INPUT FOR THIS TASK:
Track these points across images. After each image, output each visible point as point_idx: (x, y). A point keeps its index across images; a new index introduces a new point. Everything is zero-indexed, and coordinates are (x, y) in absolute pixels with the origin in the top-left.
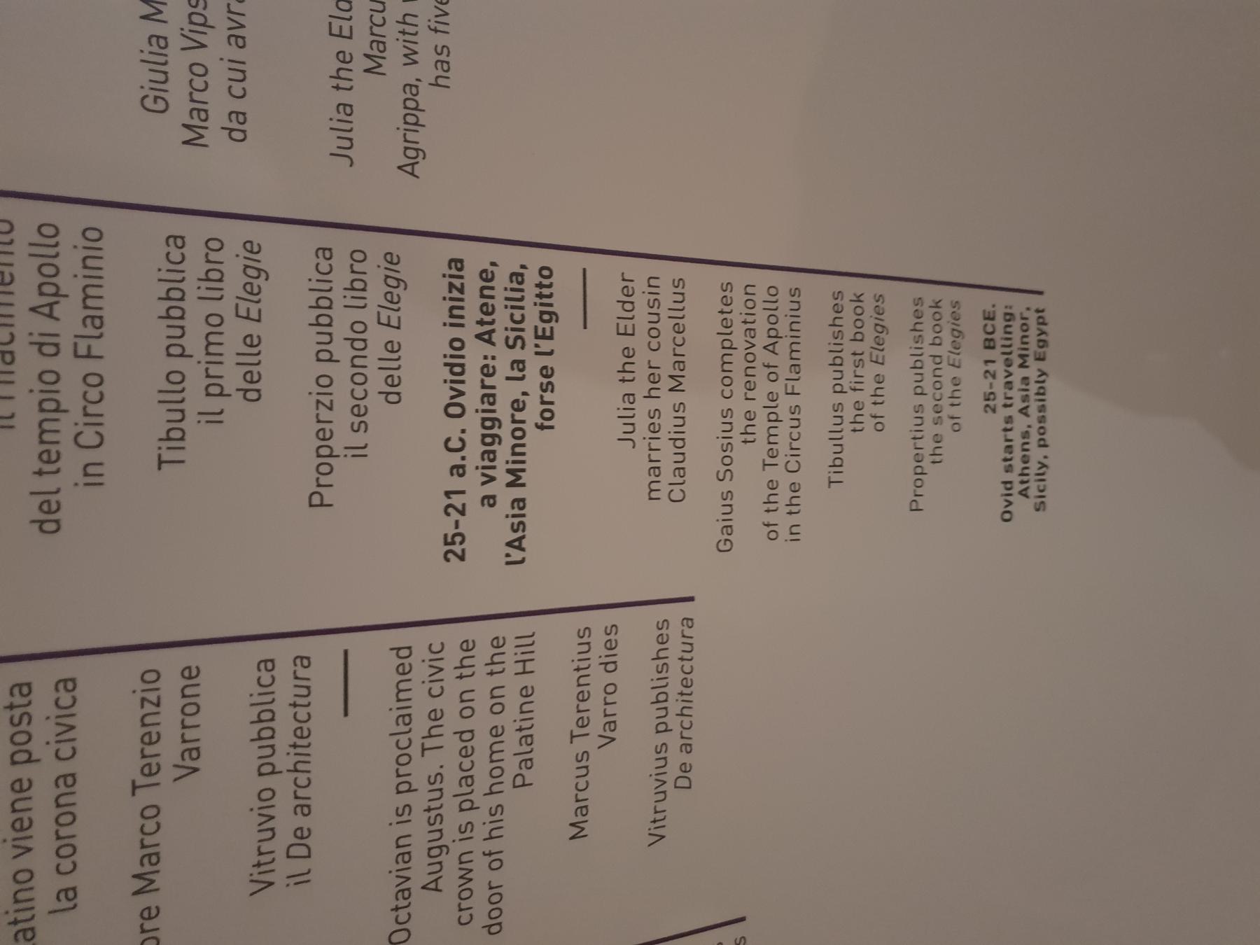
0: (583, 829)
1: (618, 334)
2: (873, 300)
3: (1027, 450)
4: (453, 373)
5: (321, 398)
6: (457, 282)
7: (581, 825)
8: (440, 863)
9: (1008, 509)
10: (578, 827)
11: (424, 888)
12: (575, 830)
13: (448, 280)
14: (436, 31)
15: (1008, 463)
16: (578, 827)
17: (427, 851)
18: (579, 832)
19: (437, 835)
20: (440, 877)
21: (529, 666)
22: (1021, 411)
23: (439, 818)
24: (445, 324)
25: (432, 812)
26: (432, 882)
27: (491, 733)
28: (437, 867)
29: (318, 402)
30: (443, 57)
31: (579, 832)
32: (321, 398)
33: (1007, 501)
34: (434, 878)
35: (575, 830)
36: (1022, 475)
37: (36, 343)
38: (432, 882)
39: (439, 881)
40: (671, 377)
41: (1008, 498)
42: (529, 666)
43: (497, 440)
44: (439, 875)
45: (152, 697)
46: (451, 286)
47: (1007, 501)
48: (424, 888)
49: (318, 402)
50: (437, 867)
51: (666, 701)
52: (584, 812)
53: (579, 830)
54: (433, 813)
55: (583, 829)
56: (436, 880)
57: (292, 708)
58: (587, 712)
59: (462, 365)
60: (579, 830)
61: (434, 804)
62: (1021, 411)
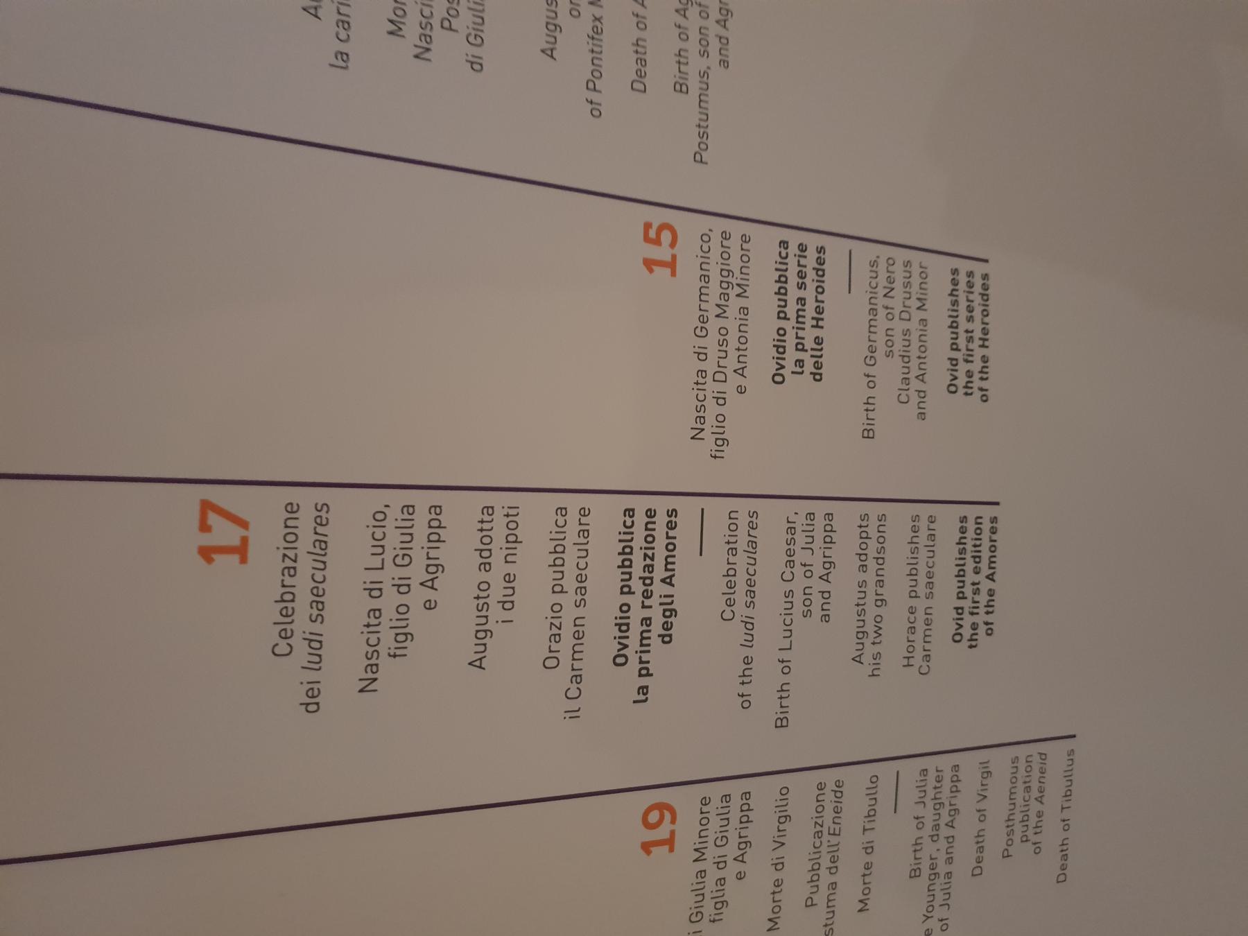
0: (704, 854)
1: (829, 834)
2: (902, 266)
3: (981, 523)
4: (620, 631)
5: (287, 552)
6: (650, 553)
7: (702, 850)
8: (485, 645)
9: (953, 382)
10: (700, 852)
11: (422, 584)
12: (697, 855)
13: (643, 551)
14: (715, 457)
15: (970, 335)
16: (700, 852)
17: (475, 633)
18: (701, 856)
19: (484, 621)
20: (485, 657)
21: (820, 323)
22: (987, 577)
23: (485, 606)
24: (476, 65)
25: (480, 600)
26: (429, 580)
27: (574, 636)
28: (482, 648)
29: (551, 623)
30: (701, 414)
31: (701, 856)
32: (287, 552)
33: (957, 624)
34: (430, 578)
35: (697, 855)
36: (971, 640)
37: (368, 589)
38: (429, 580)
39: (483, 660)
40: (718, 306)
41: (959, 622)
42: (820, 323)
43: (674, 613)
44: (483, 655)
45: (291, 554)
46: (646, 555)
47: (957, 624)
48: (422, 584)
49: (551, 623)
50: (482, 648)
51: (740, 843)
52: (722, 883)
53: (701, 854)
54: (481, 601)
55: (704, 854)
56: (481, 659)
57: (476, 600)
58: (718, 813)
59: (628, 625)
60: (701, 854)
61: (861, 602)
62: (987, 577)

REQUIRED WORK: Format every line of the records above as a JSON list of strings, one string per line, with blank lines omitted. Leave the pictures out of the list.

RESPONSE BELOW:
[
  "Track these points across images. After each image, output each visible point as point_idx: (x, y). A point keeps its index across images; a new index introduces a new point. Everything is zero-indexed, and coordinates are (x, y) in absolute pixels with the origin in the top-left.",
  "0: (583, 829)",
  "1: (618, 334)",
  "2: (873, 300)",
  "3: (1027, 450)",
  "4: (453, 373)",
  "5: (321, 398)",
  "6: (457, 282)",
  "7: (581, 825)",
  "8: (440, 863)",
  "9: (1008, 509)",
  "10: (578, 827)",
  "11: (424, 888)",
  "12: (575, 830)",
  "13: (448, 280)",
  "14: (436, 31)",
  "15: (1008, 463)",
  "16: (578, 827)",
  "17: (427, 851)",
  "18: (579, 832)",
  "19: (437, 835)",
  "20: (440, 877)",
  "21: (529, 666)",
  "22: (1021, 411)",
  "23: (439, 818)",
  "24: (445, 324)",
  "25: (432, 812)",
  "26: (432, 882)",
  "27: (491, 733)",
  "28: (437, 867)",
  "29: (318, 402)",
  "30: (443, 57)",
  "31: (579, 832)",
  "32: (321, 398)",
  "33: (1007, 501)",
  "34: (434, 878)",
  "35: (575, 830)",
  "36: (1022, 475)",
  "37: (36, 343)",
  "38: (432, 882)",
  "39: (439, 881)",
  "40: (671, 377)",
  "41: (1008, 498)",
  "42: (529, 666)",
  "43: (497, 440)",
  "44: (439, 875)",
  "45: (152, 697)",
  "46: (451, 286)",
  "47: (1007, 501)",
  "48: (424, 888)",
  "49: (318, 402)",
  "50: (437, 867)",
  "51: (666, 701)",
  "52: (584, 812)",
  "53: (579, 830)",
  "54: (433, 813)",
  "55: (583, 829)",
  "56: (436, 880)",
  "57: (292, 708)",
  "58: (587, 712)",
  "59: (462, 365)",
  "60: (579, 830)",
  "61: (434, 804)",
  "62: (1021, 411)",
  "0: (704, 854)",
  "1: (829, 834)",
  "2: (902, 266)",
  "3: (981, 523)",
  "4: (620, 631)",
  "5: (287, 552)",
  "6: (650, 553)",
  "7: (702, 850)",
  "8: (485, 645)",
  "9: (953, 382)",
  "10: (700, 852)",
  "11: (422, 584)",
  "12: (697, 855)",
  "13: (643, 551)",
  "14: (715, 457)",
  "15: (970, 335)",
  "16: (700, 852)",
  "17: (475, 633)",
  "18: (701, 856)",
  "19: (484, 621)",
  "20: (485, 657)",
  "21: (820, 323)",
  "22: (987, 577)",
  "23: (485, 606)",
  "24: (476, 65)",
  "25: (480, 600)",
  "26: (429, 580)",
  "27: (574, 636)",
  "28: (482, 648)",
  "29: (551, 623)",
  "30: (701, 414)",
  "31: (701, 856)",
  "32: (287, 552)",
  "33: (957, 624)",
  "34: (430, 578)",
  "35: (697, 855)",
  "36: (971, 640)",
  "37: (368, 589)",
  "38: (429, 580)",
  "39: (483, 660)",
  "40: (718, 306)",
  "41: (959, 622)",
  "42: (820, 323)",
  "43: (674, 613)",
  "44: (483, 655)",
  "45: (291, 554)",
  "46: (646, 555)",
  "47: (957, 624)",
  "48: (422, 584)",
  "49: (551, 623)",
  "50: (482, 648)",
  "51: (740, 843)",
  "52: (722, 883)",
  "53: (701, 854)",
  "54: (481, 601)",
  "55: (704, 854)",
  "56: (481, 659)",
  "57: (476, 600)",
  "58: (718, 813)",
  "59: (628, 625)",
  "60: (701, 854)",
  "61: (861, 602)",
  "62: (987, 577)"
]